Work task:
Write out every record below exactly, leaving the pictures out.

Scene comparison data:
BEGIN

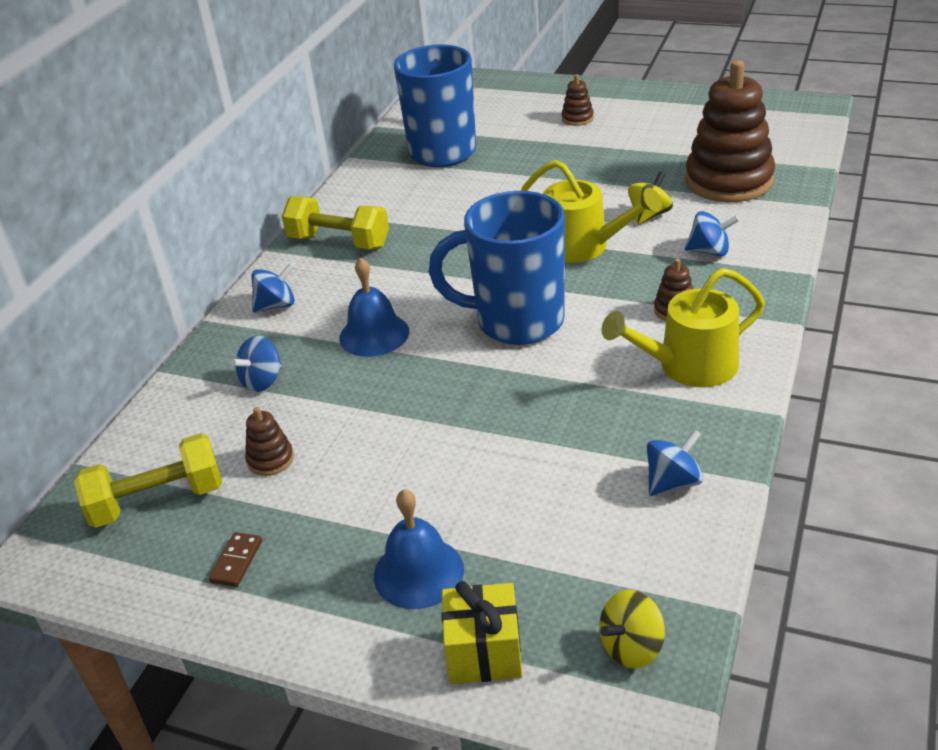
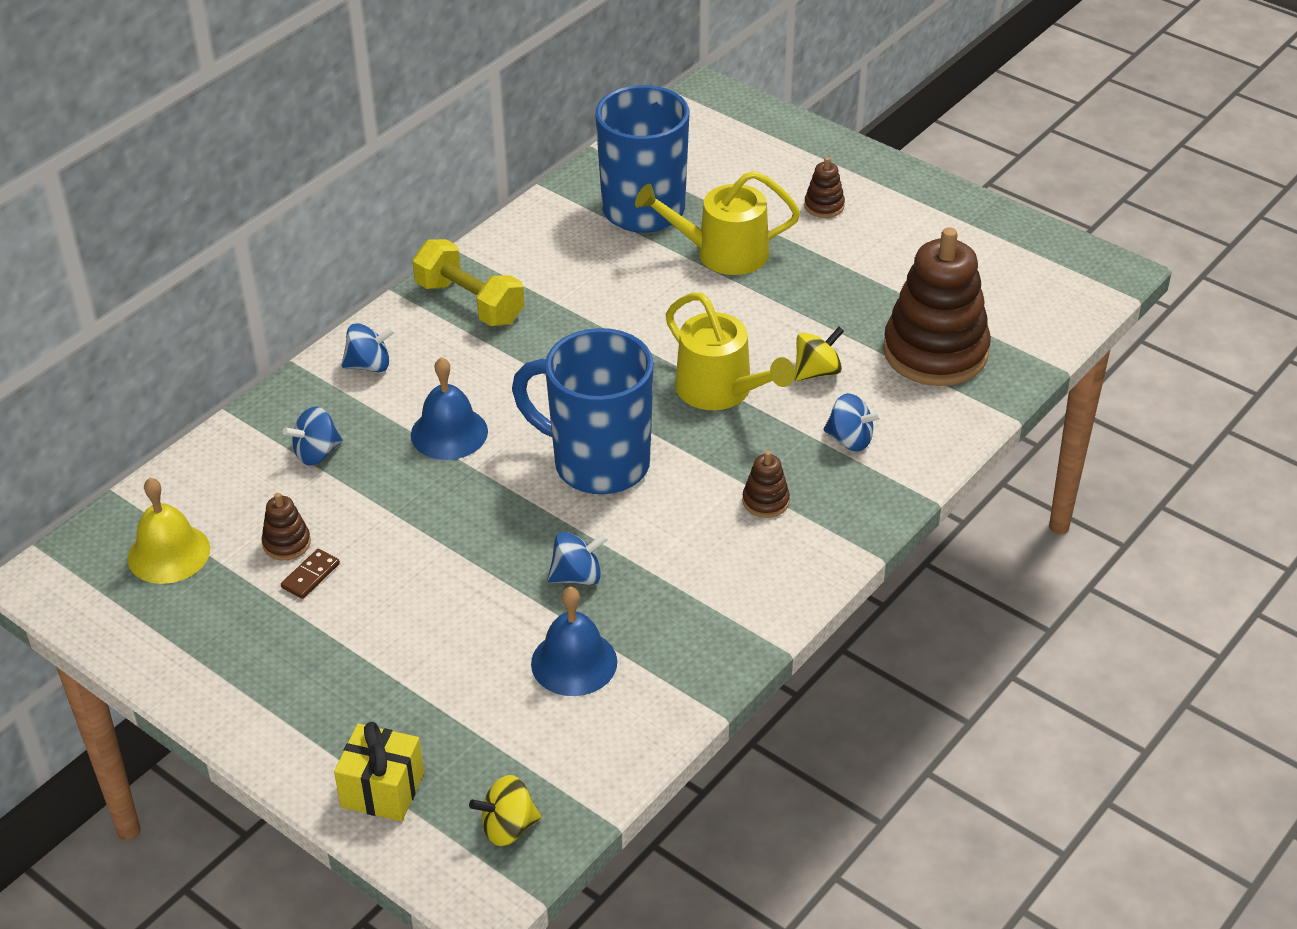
camera: 15 degrees right, 5 degrees up
(158, 501) = (169, 553): yellow dumbbell -> yellow bell
(236, 561) = (213, 637): brown domino -> brown domino (310, 576)
(418, 572) = (365, 699): blue bell -> blue bell (574, 662)
(673, 482) = (641, 688): blue spinning top -> blue spinning top (577, 576)
(689, 366) = (737, 571): yellow watering can -> yellow watering can (723, 253)

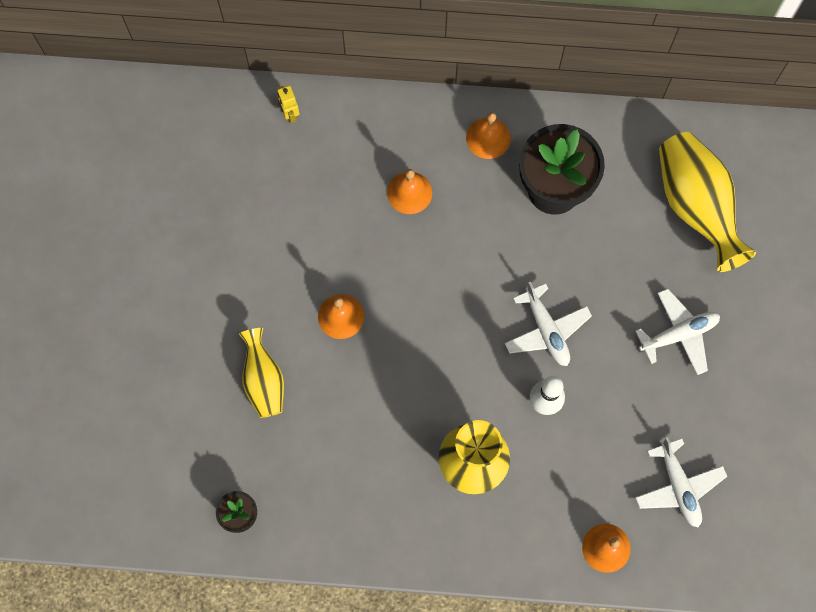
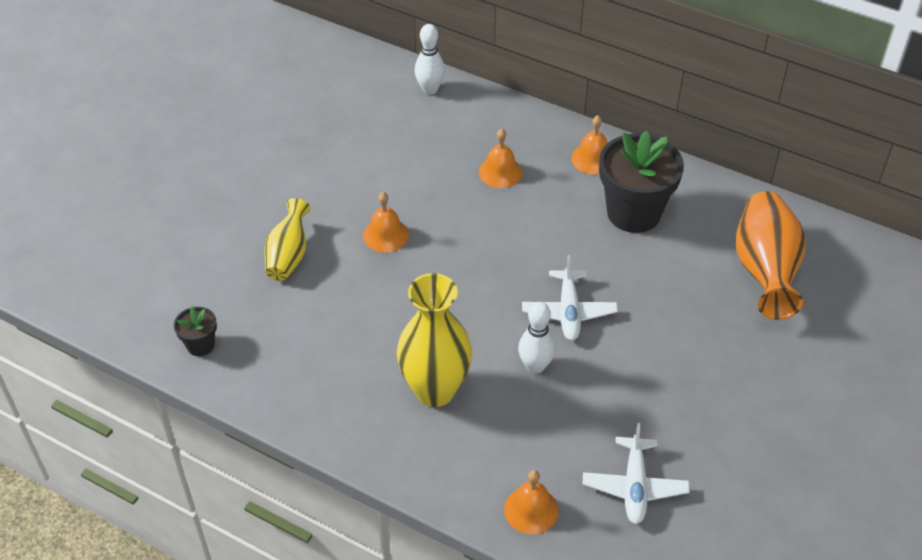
camera: 25 degrees right, 25 degrees down
(290, 114) = (430, 89): yellow robot -> white bowling pin
(678, 334) = (698, 361): white plane -> none
(696, 207) = (765, 271): yellow vase -> orange vase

END

Written response:
camera: 15 degrees right, 5 degrees up
(158, 501) = (169, 553): yellow dumbbell -> yellow bell
(236, 561) = (213, 637): brown domino -> brown domino (310, 576)
(418, 572) = (365, 699): blue bell -> blue bell (574, 662)
(673, 482) = (641, 688): blue spinning top -> blue spinning top (577, 576)
(689, 366) = (737, 571): yellow watering can -> yellow watering can (723, 253)

camera: 25 degrees right, 25 degrees down
(290, 114) = (430, 89): yellow robot -> white bowling pin
(678, 334) = (698, 361): white plane -> none
(696, 207) = (765, 271): yellow vase -> orange vase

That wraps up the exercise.